_Requirement_
Find the line that contains "orange spinning top [453,166,478,195]" in the entries below. Output it and each later line exactly, and nothing else.

⟨

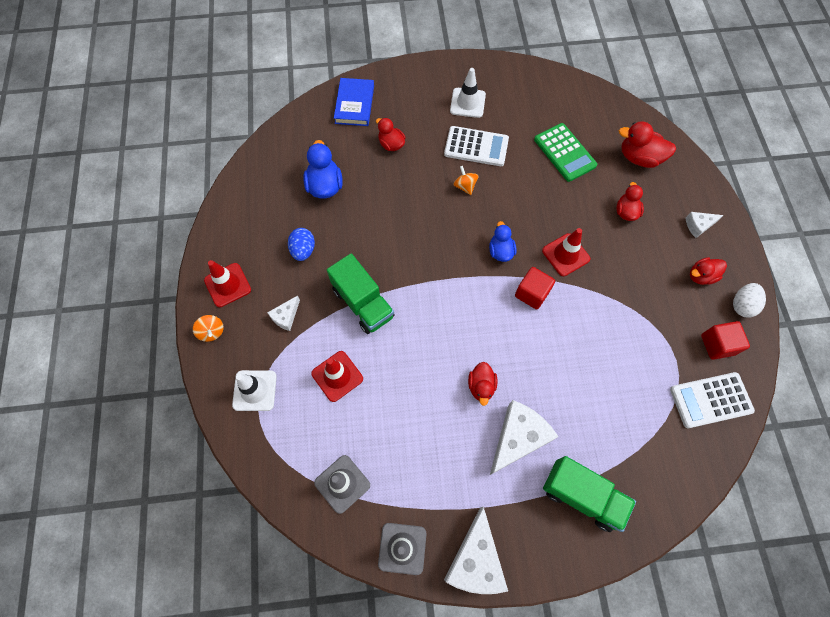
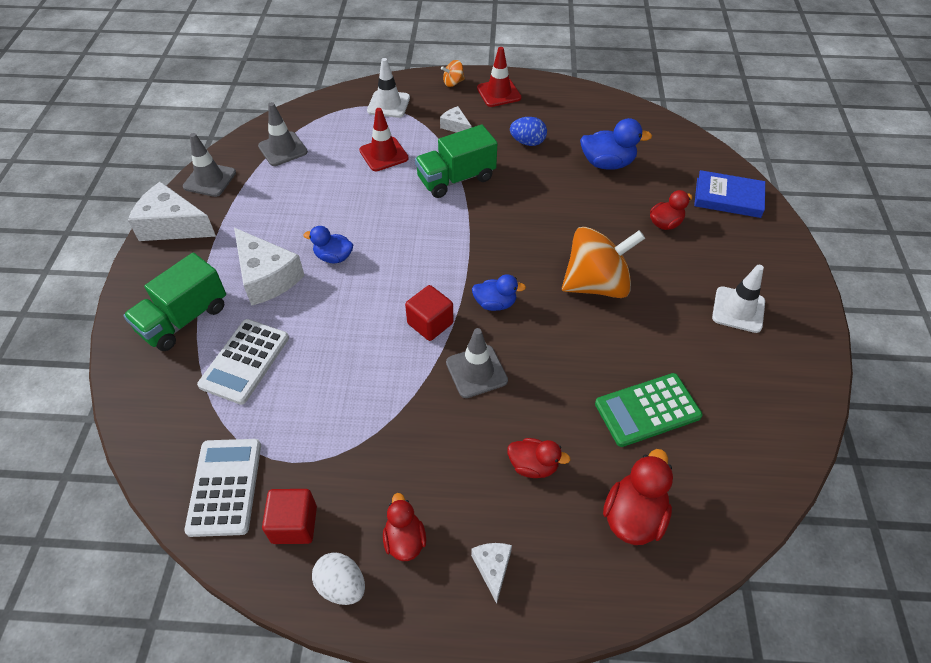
camera: 100 degrees right, 15 degrees down
white calculator [444,126,509,166] -> white calculator moved to [197,319,289,405]
orange spinning top [453,166,478,195] -> orange spinning top [562,227,645,298], size x2.38
red duck [468,362,498,406] -> blue duck [303,226,353,263]
red traffic cone [542,228,590,276] -> grey traffic cone [446,328,508,398]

⟩

_Output below_
orange spinning top [453,166,478,195] -> orange spinning top [562,227,645,298], size x2.38
red duck [468,362,498,406] -> blue duck [303,226,353,263]
red traffic cone [542,228,590,276] -> grey traffic cone [446,328,508,398]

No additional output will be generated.